RECORDED INFORMATION
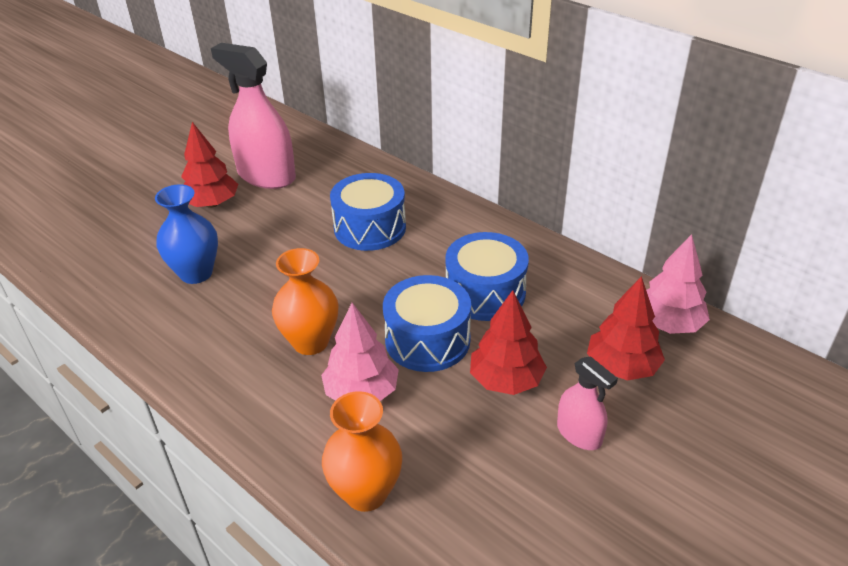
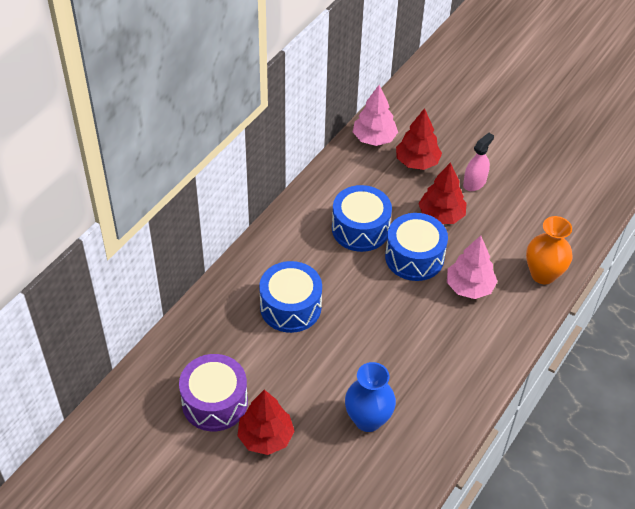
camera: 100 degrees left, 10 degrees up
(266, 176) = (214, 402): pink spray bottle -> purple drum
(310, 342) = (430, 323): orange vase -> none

REQUIRED ACTION
Copy every line of the listing above exactly. Leave each picture out.

SOLUTION TO THIS TASK
camera: 100 degrees left, 10 degrees up
(266, 176) = (214, 402): pink spray bottle -> purple drum
(310, 342) = (430, 323): orange vase -> none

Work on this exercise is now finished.